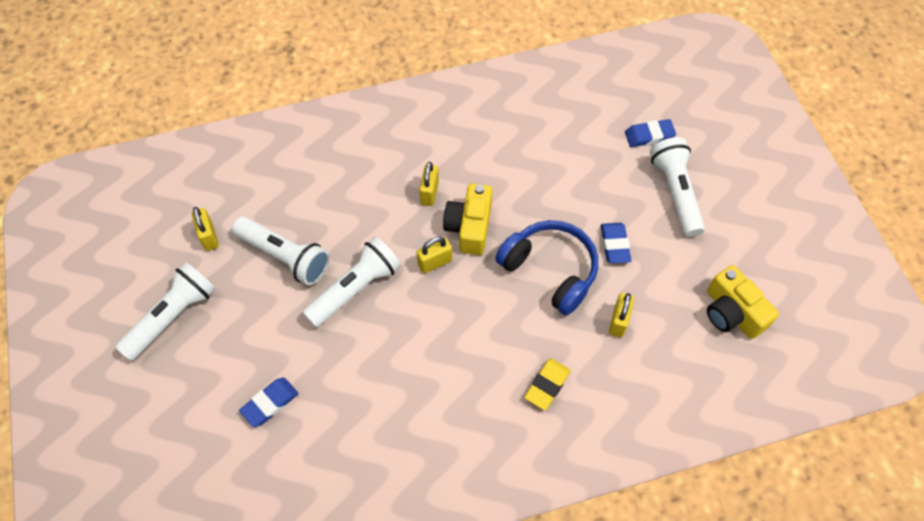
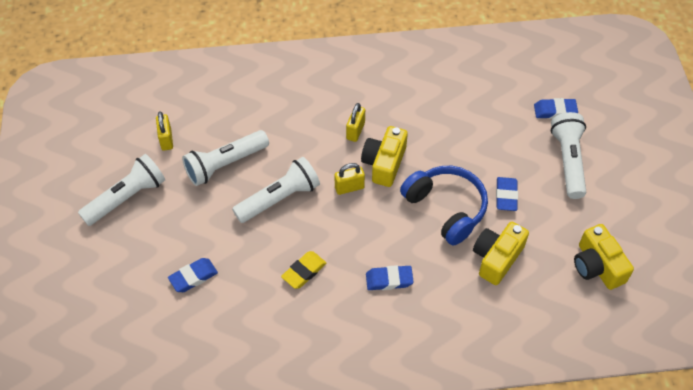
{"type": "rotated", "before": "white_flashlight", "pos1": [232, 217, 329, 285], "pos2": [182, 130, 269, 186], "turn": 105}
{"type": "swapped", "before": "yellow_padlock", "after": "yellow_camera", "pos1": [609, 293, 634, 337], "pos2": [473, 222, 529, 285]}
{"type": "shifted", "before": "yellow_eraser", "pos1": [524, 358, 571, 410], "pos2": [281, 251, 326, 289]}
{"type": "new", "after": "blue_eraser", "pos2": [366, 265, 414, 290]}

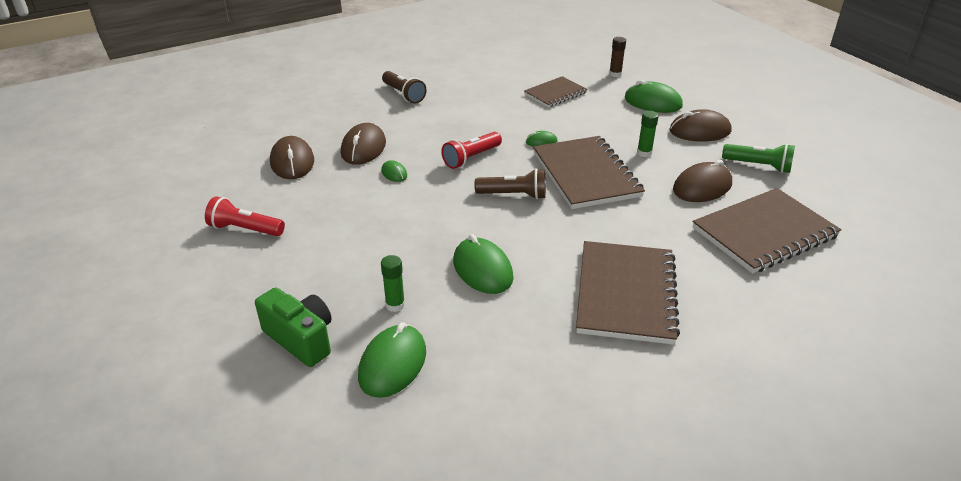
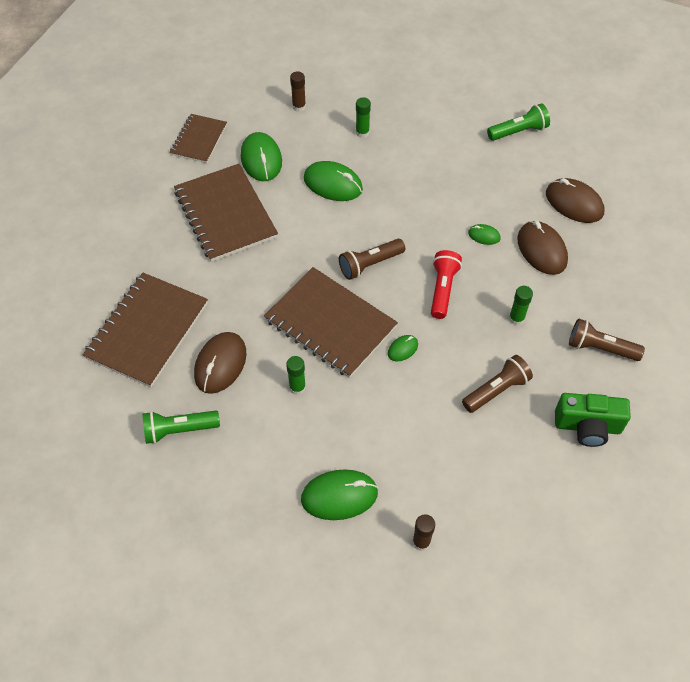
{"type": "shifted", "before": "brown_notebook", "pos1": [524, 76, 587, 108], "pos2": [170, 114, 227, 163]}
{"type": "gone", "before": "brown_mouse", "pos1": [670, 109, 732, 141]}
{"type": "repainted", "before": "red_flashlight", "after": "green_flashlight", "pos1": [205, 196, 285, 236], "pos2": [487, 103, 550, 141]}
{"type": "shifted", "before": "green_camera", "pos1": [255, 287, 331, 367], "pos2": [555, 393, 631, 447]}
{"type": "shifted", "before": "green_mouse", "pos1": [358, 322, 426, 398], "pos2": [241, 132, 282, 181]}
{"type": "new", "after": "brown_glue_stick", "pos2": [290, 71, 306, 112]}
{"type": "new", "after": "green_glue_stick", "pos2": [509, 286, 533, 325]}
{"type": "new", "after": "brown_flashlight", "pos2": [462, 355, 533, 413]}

→ **Your assignment**: Your task is to repeat the listing exactly while omitting its pictures.

→ **Task result**:
{"type": "rotated", "before": "white_flashlight", "pos1": [232, 217, 329, 285], "pos2": [182, 130, 269, 186], "turn": 105}
{"type": "swapped", "before": "yellow_padlock", "after": "yellow_camera", "pos1": [609, 293, 634, 337], "pos2": [473, 222, 529, 285]}
{"type": "shifted", "before": "yellow_eraser", "pos1": [524, 358, 571, 410], "pos2": [281, 251, 326, 289]}
{"type": "new", "after": "blue_eraser", "pos2": [366, 265, 414, 290]}

{"type": "shifted", "before": "brown_notebook", "pos1": [524, 76, 587, 108], "pos2": [170, 114, 227, 163]}
{"type": "gone", "before": "brown_mouse", "pos1": [670, 109, 732, 141]}
{"type": "repainted", "before": "red_flashlight", "after": "green_flashlight", "pos1": [205, 196, 285, 236], "pos2": [487, 103, 550, 141]}
{"type": "shifted", "before": "green_camera", "pos1": [255, 287, 331, 367], "pos2": [555, 393, 631, 447]}
{"type": "shifted", "before": "green_mouse", "pos1": [358, 322, 426, 398], "pos2": [241, 132, 282, 181]}
{"type": "new", "after": "brown_glue_stick", "pos2": [290, 71, 306, 112]}
{"type": "new", "after": "green_glue_stick", "pos2": [509, 286, 533, 325]}
{"type": "new", "after": "brown_flashlight", "pos2": [462, 355, 533, 413]}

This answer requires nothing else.